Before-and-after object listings
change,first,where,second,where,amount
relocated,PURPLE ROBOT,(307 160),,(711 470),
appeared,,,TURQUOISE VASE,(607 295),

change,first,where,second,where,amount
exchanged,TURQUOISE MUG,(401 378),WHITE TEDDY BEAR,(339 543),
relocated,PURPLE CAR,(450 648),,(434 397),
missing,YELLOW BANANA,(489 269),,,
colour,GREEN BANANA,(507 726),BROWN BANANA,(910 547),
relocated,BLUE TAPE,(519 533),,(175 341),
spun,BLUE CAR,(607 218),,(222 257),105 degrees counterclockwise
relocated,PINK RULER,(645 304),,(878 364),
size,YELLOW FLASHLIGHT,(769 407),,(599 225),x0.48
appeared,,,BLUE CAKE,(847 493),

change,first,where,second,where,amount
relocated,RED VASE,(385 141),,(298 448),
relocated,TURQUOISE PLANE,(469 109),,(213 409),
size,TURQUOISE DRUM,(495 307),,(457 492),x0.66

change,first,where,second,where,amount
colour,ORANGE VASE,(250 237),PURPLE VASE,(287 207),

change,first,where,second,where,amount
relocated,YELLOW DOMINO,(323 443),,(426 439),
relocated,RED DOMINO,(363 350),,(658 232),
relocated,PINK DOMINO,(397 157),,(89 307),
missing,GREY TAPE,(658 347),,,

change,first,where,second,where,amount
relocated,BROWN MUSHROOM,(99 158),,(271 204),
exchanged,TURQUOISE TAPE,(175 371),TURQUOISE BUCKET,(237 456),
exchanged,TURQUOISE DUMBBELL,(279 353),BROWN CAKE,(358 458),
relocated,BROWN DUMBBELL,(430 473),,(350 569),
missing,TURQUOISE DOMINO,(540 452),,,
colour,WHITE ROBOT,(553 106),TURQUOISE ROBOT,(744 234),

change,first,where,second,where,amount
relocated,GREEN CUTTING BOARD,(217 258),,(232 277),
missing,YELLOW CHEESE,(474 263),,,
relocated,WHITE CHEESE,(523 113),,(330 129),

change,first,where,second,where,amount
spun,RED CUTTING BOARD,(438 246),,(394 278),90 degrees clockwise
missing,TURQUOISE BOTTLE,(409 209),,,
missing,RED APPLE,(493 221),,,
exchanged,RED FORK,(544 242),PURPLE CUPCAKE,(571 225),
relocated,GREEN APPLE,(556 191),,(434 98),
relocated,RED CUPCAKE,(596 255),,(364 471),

### WHAT YOU WILL DO
Return each line of the data above verbatim.

### RESPONSE BOX
change,first,where,second,where,amount
relocated,PURPLE ROBOT,(307 160),,(711 470),
appeared,,,TURQUOISE VASE,(607 295),

change,first,where,second,where,amount
exchanged,TURQUOISE MUG,(401 378),WHITE TEDDY BEAR,(339 543),
relocated,PURPLE CAR,(450 648),,(434 397),
missing,YELLOW BANANA,(489 269),,,
colour,GREEN BANANA,(507 726),BROWN BANANA,(910 547),
relocated,BLUE TAPE,(519 533),,(175 341),
spun,BLUE CAR,(607 218),,(222 257),105 degrees counterclockwise
relocated,PINK RULER,(645 304),,(878 364),
size,YELLOW FLASHLIGHT,(769 407),,(599 225),x0.48
appeared,,,BLUE CAKE,(847 493),

change,first,where,second,where,amount
relocated,RED VASE,(385 141),,(298 448),
relocated,TURQUOISE PLANE,(469 109),,(213 409),
size,TURQUOISE DRUM,(495 307),,(457 492),x0.66

change,first,where,second,where,amount
colour,ORANGE VASE,(250 237),PURPLE VASE,(287 207),

change,first,where,second,where,amount
relocated,YELLOW DOMINO,(323 443),,(426 439),
relocated,RED DOMINO,(363 350),,(658 232),
relocated,PINK DOMINO,(397 157),,(89 307),
missing,GREY TAPE,(658 347),,,

change,first,where,second,where,amount
relocated,BROWN MUSHROOM,(99 158),,(271 204),
exchanged,TURQUOISE TAPE,(175 371),TURQUOISE BUCKET,(237 456),
exchanged,TURQUOISE DUMBBELL,(279 353),BROWN CAKE,(358 458),
relocated,BROWN DUMBBELL,(430 473),,(350 569),
missing,TURQUOISE DOMINO,(540 452),,,
colour,WHITE ROBOT,(553 106),TURQUOISE ROBOT,(744 234),

change,first,where,second,where,amount
relocated,GREEN CUTTING BOARD,(217 258),,(232 277),
missing,YELLOW CHEESE,(474 263),,,
relocated,WHITE CHEESE,(523 113),,(330 129),

change,first,where,second,where,amount
spun,RED CUTTING BOARD,(438 246),,(394 278),90 degrees clockwise
missing,TURQUOISE BOTTLE,(409 209),,,
missing,RED APPLE,(493 221),,,
exchanged,RED FORK,(544 242),PURPLE CUPCAKE,(571 225),
relocated,GREEN APPLE,(556 191),,(434 98),
relocated,RED CUPCAKE,(596 255),,(364 471),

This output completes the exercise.